Of the records that follow, copy only the lines from the line containing "U102 pin in-: +15V -> NET7" to the line containing "C101: 150nF (+15V, DGND) -> 33nF (+15V, DGND)", both included, exactly as written.

══ RECORDS FOR PROCESSING

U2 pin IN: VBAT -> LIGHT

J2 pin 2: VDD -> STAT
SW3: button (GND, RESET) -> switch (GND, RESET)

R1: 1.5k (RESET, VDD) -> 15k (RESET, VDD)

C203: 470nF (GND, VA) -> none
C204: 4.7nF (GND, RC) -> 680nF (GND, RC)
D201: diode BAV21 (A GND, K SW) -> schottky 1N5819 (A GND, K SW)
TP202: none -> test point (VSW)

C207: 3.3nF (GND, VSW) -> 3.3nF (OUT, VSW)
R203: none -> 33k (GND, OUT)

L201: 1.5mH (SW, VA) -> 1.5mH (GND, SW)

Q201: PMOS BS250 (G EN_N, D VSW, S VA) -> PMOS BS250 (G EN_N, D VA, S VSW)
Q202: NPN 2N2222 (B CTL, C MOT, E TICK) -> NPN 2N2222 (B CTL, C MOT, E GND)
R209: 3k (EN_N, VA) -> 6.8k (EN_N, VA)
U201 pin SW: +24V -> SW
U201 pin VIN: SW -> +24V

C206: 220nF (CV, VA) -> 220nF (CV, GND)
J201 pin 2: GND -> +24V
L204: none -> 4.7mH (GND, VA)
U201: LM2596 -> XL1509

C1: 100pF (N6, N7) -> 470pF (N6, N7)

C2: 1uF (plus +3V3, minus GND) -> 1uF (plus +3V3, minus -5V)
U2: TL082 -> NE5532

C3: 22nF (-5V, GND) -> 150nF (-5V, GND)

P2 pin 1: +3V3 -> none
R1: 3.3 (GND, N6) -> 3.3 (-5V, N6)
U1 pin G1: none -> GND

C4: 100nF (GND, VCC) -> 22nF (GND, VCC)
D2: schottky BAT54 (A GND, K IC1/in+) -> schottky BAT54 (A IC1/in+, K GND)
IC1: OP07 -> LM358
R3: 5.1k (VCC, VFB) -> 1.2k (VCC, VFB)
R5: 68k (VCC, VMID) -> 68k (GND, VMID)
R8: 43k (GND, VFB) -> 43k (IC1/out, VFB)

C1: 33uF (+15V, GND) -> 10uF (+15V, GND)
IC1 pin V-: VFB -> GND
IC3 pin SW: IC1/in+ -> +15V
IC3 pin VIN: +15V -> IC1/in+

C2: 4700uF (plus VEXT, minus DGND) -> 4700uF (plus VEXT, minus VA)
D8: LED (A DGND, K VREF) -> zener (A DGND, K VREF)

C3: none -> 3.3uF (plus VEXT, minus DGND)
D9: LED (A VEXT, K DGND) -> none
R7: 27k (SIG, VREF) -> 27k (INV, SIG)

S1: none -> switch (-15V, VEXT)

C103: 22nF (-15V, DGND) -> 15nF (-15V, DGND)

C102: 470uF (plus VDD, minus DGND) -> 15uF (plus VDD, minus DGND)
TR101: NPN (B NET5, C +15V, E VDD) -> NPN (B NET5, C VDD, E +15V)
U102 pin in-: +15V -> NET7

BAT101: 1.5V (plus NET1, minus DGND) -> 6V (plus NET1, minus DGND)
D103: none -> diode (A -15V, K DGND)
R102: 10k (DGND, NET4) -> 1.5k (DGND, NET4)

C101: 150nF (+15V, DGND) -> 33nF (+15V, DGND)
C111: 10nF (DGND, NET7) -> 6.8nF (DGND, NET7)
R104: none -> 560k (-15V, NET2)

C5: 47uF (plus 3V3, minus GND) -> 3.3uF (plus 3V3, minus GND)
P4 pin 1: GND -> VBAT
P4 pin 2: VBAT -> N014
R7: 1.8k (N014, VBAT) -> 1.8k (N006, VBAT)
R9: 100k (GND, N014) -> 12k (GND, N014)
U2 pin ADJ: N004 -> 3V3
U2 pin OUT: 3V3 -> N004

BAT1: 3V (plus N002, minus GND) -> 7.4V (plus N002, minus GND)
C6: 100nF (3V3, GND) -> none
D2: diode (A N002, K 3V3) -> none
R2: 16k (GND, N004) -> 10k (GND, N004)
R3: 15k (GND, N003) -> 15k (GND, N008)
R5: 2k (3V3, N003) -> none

════

TASK ANSWER:
U102 pin in-: +15V -> NET7

BAT101: 1.5V (plus NET1, minus DGND) -> 6V (plus NET1, minus DGND)
D103: none -> diode (A -15V, K DGND)
R102: 10k (DGND, NET4) -> 1.5k (DGND, NET4)

C101: 150nF (+15V, DGND) -> 33nF (+15V, DGND)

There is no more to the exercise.